● **EXERCISE INSTRUCTIONS**
While reading through the material below, copy each line that holds the word "soap".

● **PROVIDED INFORMATION**
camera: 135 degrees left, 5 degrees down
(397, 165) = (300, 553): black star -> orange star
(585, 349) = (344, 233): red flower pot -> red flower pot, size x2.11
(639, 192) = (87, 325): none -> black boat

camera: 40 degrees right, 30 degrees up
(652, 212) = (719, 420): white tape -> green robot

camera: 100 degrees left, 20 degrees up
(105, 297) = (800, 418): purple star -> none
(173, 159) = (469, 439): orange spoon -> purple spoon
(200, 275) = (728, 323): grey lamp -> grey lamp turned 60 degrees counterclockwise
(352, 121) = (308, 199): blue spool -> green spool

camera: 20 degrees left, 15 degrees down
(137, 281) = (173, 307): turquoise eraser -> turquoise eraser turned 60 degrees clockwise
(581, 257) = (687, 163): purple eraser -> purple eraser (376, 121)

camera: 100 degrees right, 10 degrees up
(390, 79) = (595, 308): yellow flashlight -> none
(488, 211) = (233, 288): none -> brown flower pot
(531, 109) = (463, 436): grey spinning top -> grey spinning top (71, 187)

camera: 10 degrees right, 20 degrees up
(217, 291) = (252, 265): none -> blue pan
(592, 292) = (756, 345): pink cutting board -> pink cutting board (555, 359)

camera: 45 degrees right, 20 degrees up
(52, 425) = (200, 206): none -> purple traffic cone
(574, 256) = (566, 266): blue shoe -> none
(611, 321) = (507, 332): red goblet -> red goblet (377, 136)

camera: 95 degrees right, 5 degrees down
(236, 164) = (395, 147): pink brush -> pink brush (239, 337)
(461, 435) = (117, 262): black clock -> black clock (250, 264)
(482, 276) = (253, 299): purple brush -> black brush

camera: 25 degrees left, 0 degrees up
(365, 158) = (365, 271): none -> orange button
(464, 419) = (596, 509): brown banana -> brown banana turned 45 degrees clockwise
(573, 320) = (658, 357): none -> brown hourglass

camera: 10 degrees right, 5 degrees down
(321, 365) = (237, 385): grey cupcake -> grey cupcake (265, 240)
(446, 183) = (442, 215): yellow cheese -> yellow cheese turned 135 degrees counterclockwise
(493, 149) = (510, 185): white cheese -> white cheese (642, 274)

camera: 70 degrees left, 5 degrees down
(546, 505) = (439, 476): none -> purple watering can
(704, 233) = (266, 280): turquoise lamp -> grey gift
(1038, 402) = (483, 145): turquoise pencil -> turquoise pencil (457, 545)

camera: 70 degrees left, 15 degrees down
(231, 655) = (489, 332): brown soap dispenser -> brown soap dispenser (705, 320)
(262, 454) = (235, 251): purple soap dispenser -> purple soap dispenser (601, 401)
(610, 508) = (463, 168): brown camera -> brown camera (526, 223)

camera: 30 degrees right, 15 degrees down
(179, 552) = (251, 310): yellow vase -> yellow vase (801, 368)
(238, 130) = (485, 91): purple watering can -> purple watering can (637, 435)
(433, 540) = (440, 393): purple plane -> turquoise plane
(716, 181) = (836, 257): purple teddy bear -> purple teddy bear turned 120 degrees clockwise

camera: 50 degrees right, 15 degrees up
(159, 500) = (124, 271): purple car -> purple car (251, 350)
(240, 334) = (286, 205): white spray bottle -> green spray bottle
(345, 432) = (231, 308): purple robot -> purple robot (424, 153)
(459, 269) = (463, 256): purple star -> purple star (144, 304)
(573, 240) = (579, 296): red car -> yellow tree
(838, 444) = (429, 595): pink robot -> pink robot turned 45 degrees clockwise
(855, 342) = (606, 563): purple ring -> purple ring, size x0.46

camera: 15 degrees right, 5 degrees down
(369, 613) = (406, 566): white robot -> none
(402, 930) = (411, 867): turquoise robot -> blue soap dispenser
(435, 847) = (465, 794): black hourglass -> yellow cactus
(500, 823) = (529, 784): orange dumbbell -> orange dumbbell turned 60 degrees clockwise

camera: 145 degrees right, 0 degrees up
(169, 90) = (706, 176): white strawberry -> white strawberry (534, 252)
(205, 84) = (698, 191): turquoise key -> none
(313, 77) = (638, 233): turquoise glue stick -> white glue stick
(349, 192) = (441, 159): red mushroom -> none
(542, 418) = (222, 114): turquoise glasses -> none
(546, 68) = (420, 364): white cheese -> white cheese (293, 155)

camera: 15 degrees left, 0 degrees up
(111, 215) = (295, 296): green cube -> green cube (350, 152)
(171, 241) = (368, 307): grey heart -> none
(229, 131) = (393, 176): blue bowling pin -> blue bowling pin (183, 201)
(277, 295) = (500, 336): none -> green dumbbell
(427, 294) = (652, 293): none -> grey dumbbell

● **TASK RESPONSE**
(231, 655) = (489, 332): brown soap dispenser -> brown soap dispenser (705, 320)
(262, 454) = (235, 251): purple soap dispenser -> purple soap dispenser (601, 401)
(402, 930) = (411, 867): turquoise robot -> blue soap dispenser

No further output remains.